### WHAT TO DO
Each record below should be reproduced as it is written, with pictures left out entirely.

(Itemized modification records)
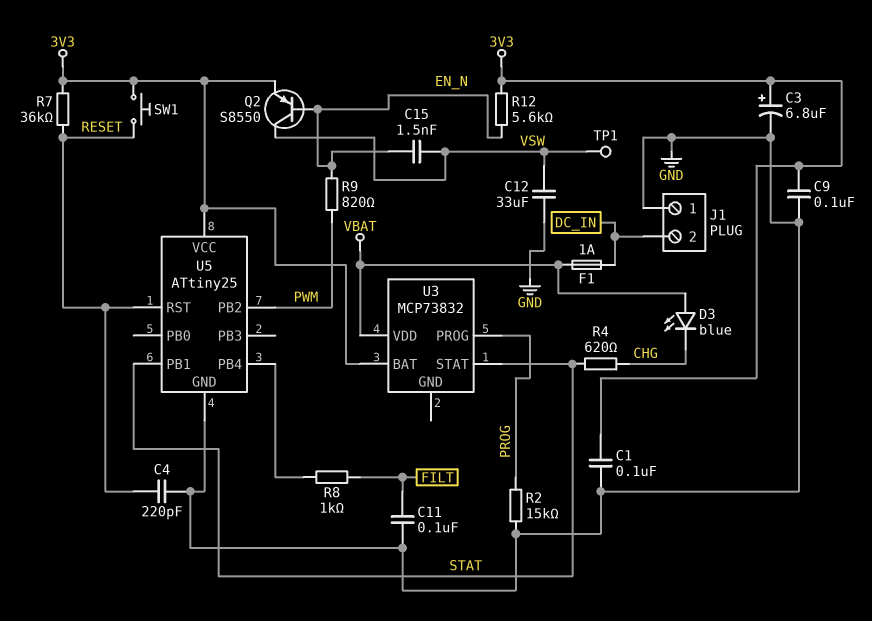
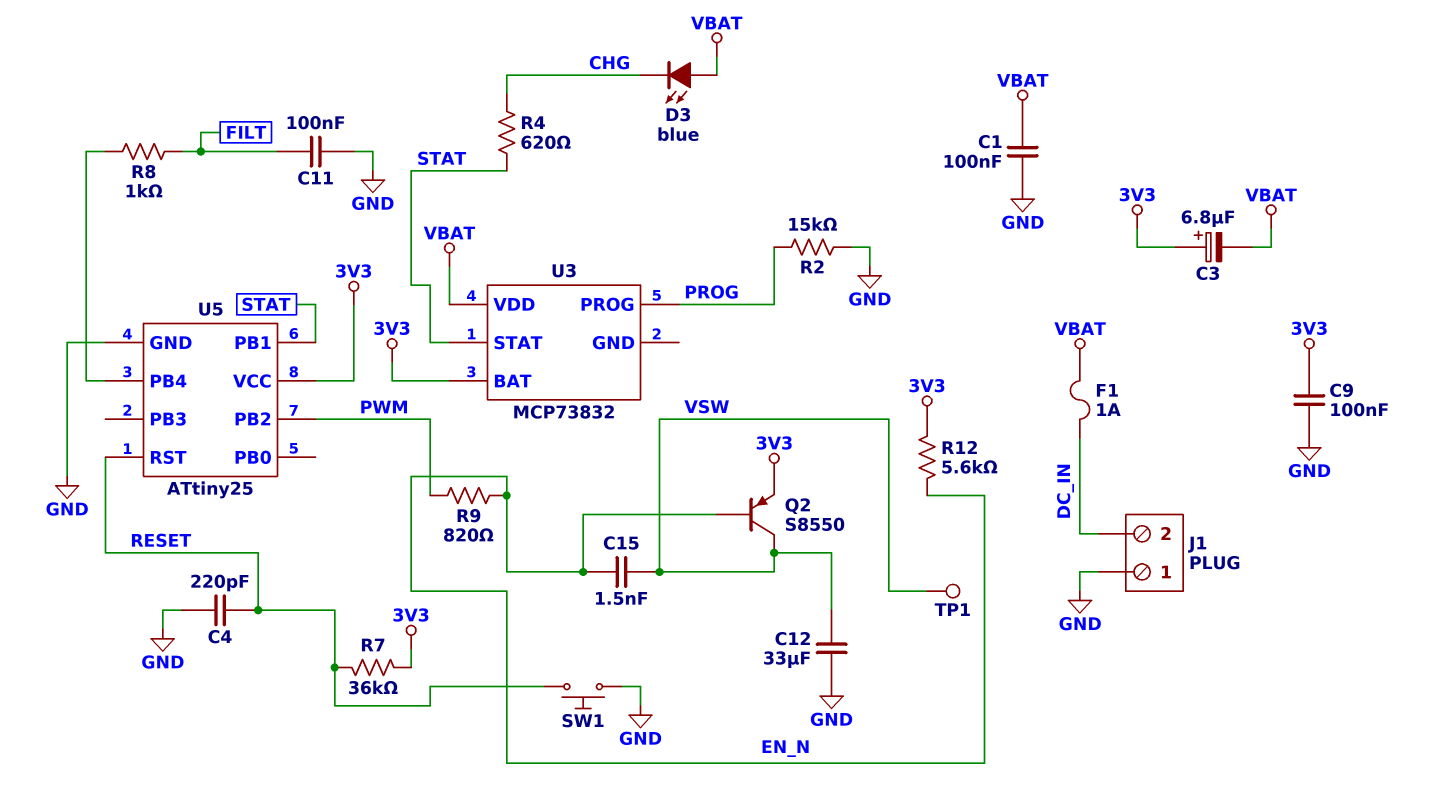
C1: 100nF (3V3, GND) -> 100nF (GND, VBAT)
C3: 6.8uF (plus 3V3, minus GND) -> 6.8uF (plus 3V3, minus VBAT)
SW1: button (3V3, RESET) -> button (GND, RESET)

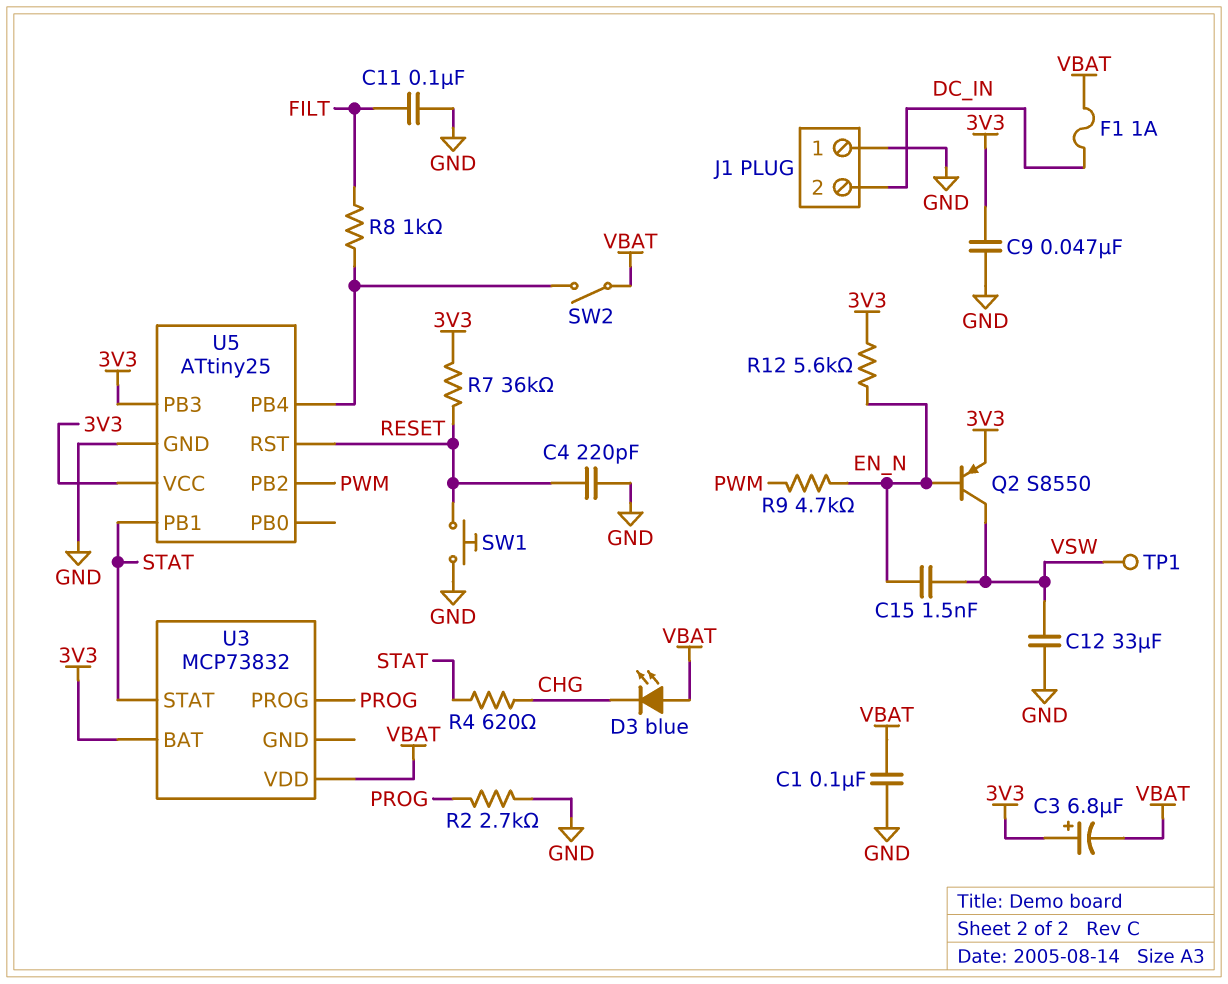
C9: 100nF (3V3, GND) -> 47nF (3V3, GND)
R2: 15k (GND, PROG) -> 2.7k (GND, PROG)
R9: 820 (EN_N, PWM) -> 4.7k (EN_N, PWM)
SW2: none -> switch (U5/PB4, VBAT)
U5 pin PB3: none -> 3V3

### ANSWER SECTION
C1: 100nF (3V3, GND) -> 100nF (GND, VBAT)
C3: 6.8uF (plus 3V3, minus GND) -> 6.8uF (plus 3V3, minus VBAT)
SW1: button (3V3, RESET) -> button (GND, RESET)

C9: 100nF (3V3, GND) -> 47nF (3V3, GND)
R2: 15k (GND, PROG) -> 2.7k (GND, PROG)
R9: 820 (EN_N, PWM) -> 4.7k (EN_N, PWM)
SW2: none -> switch (U5/PB4, VBAT)
U5 pin PB3: none -> 3V3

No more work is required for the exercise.